__Items from a dataset__.

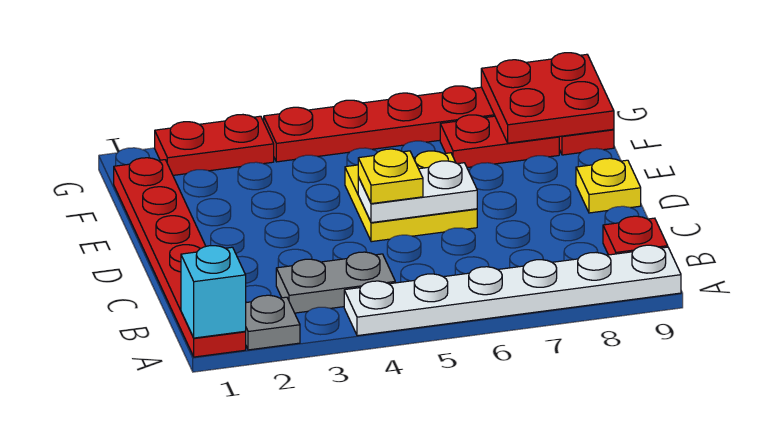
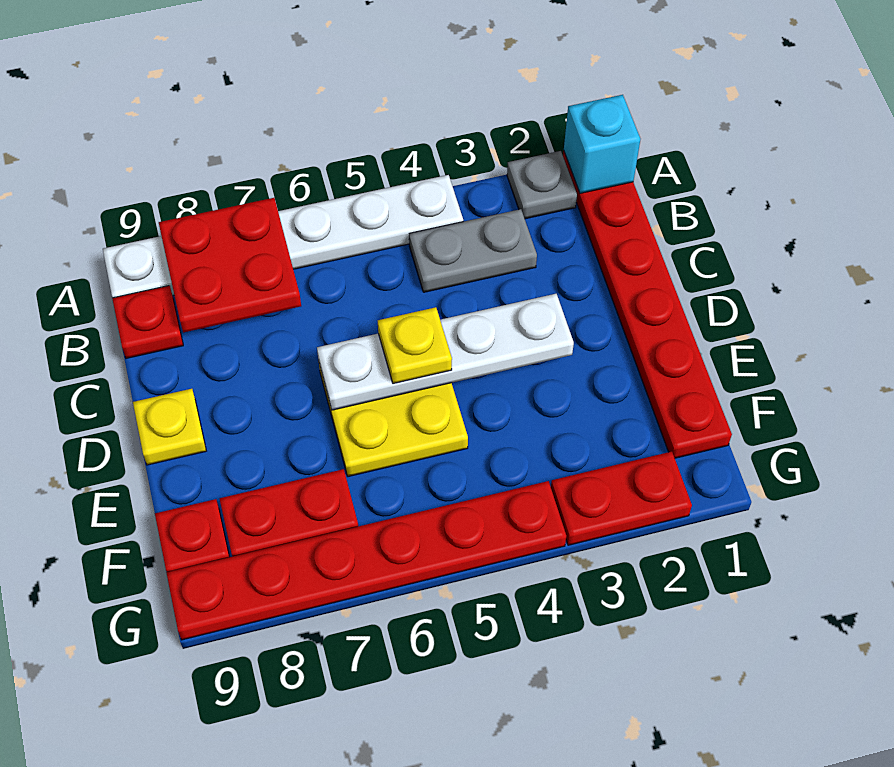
white plate D5:D6 level 2 -> white plate D3:D6 level 2
red plate F8:G9 level 2 -> red plate A7:B8 level 2

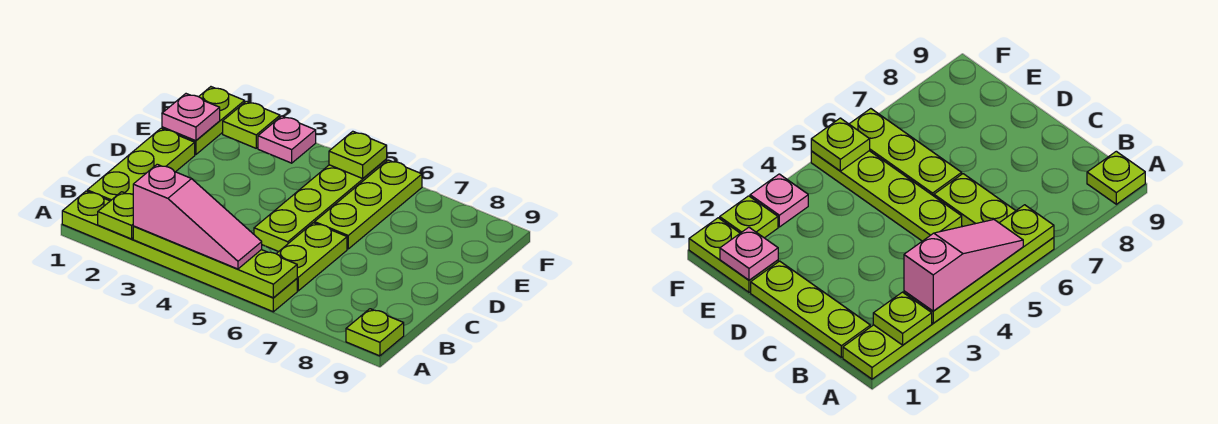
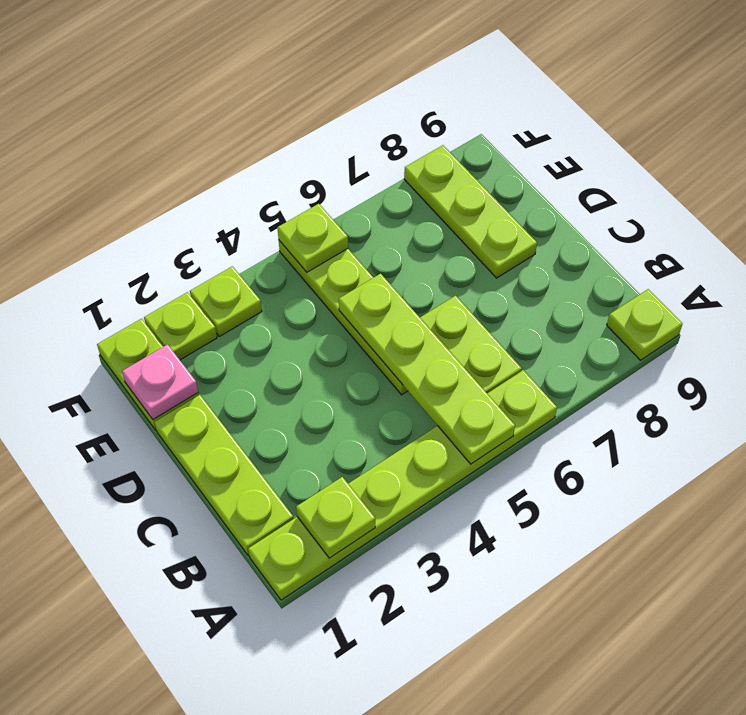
lime plate A3:A6 level 2 -> lime plate A5:D5 level 2
pink slope A3:A5 level 3 top 3 -> none
lime plate D6:F6 level 1 -> lime plate D8:F8 level 1
pink plate F3 level 1 -> lime plate F3 level 1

__TASK DETAILS__. Please return every line in the data that includes the string "plate".

__PROBLEM SOLUTION__.
white plate D5:D6 level 2 -> white plate D3:D6 level 2
red plate F8:G9 level 2 -> red plate A7:B8 level 2
lime plate A3:A6 level 2 -> lime plate A5:D5 level 2
lime plate D6:F6 level 1 -> lime plate D8:F8 level 1
pink plate F3 level 1 -> lime plate F3 level 1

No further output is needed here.